=== WRITTEN TASK ===
Please give back an exact reproduction of the lines from the one with "(491, 340) = (356, 552): turquoise" through the end of the entries below, and no others.

START DATASET

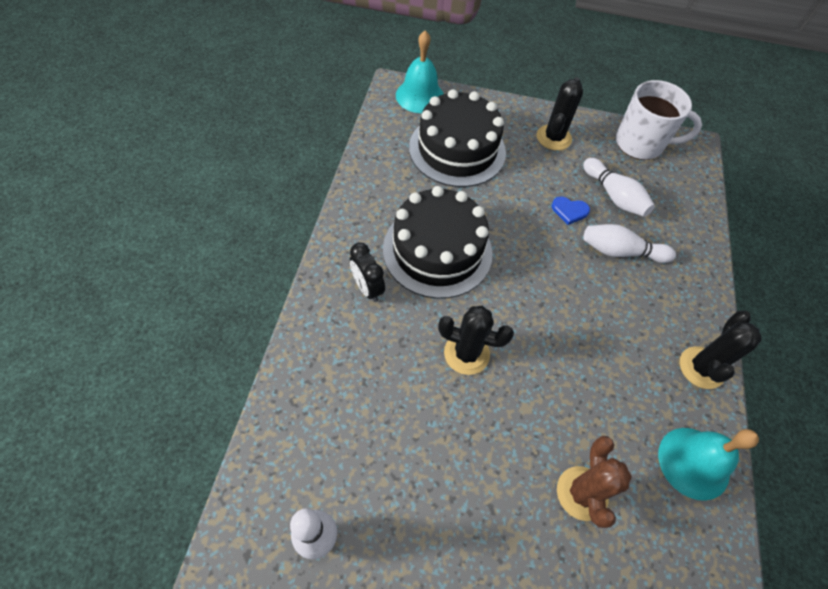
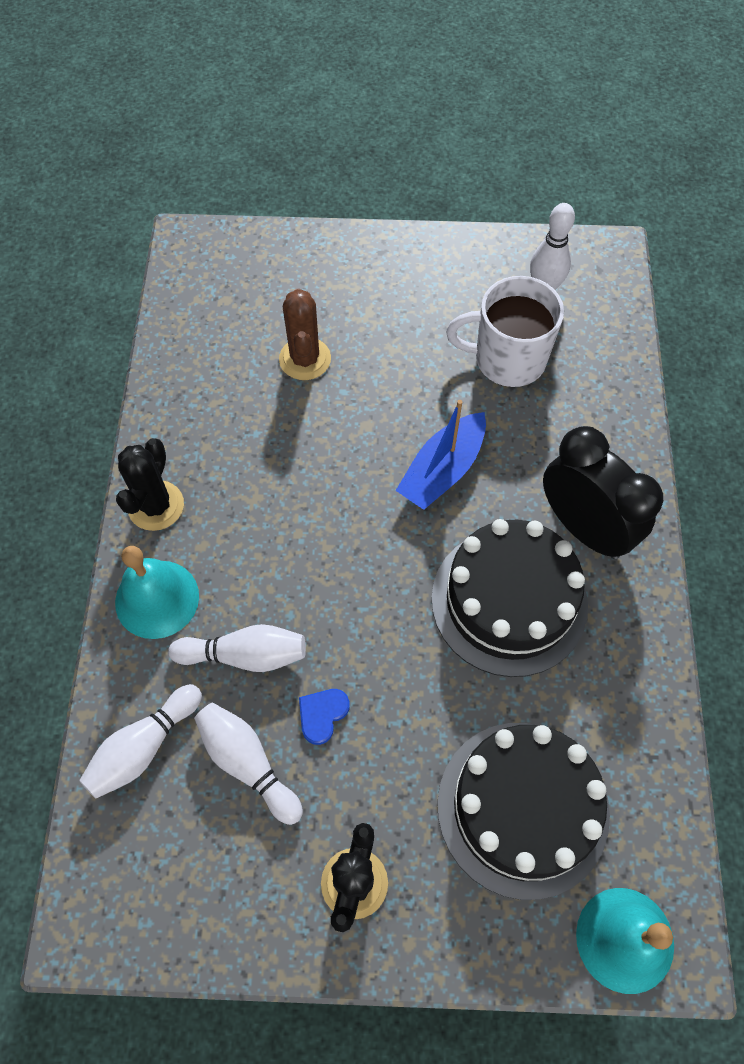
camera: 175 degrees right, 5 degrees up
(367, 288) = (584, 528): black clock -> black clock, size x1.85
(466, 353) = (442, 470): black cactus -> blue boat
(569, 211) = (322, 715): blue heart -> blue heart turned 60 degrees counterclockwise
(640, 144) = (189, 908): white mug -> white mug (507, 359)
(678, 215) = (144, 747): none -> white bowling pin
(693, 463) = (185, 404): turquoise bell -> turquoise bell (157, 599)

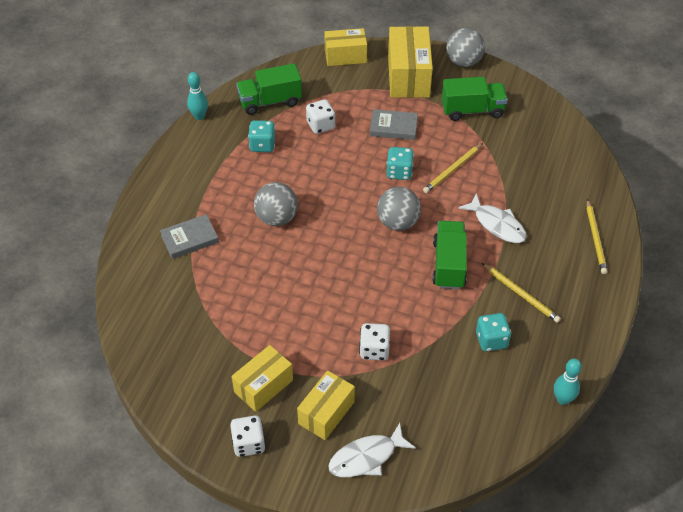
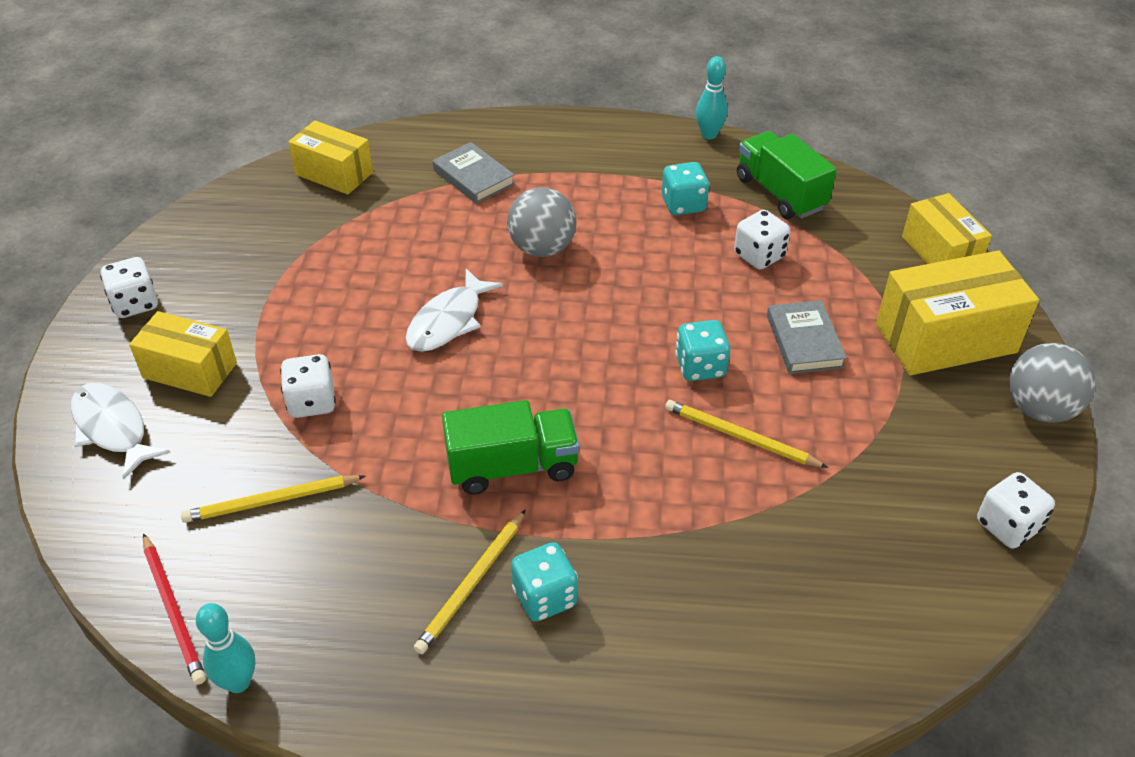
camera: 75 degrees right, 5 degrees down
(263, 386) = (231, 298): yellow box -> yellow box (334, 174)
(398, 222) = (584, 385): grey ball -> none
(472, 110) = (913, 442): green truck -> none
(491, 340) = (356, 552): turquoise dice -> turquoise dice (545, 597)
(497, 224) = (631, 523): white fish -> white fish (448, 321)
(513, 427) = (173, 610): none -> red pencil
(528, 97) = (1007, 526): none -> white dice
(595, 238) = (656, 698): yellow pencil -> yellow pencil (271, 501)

END DATASET

=== YOUR RESPONSE ===
(491, 340) = (356, 552): turquoise dice -> turquoise dice (545, 597)
(497, 224) = (631, 523): white fish -> white fish (448, 321)
(513, 427) = (173, 610): none -> red pencil
(528, 97) = (1007, 526): none -> white dice
(595, 238) = (656, 698): yellow pencil -> yellow pencil (271, 501)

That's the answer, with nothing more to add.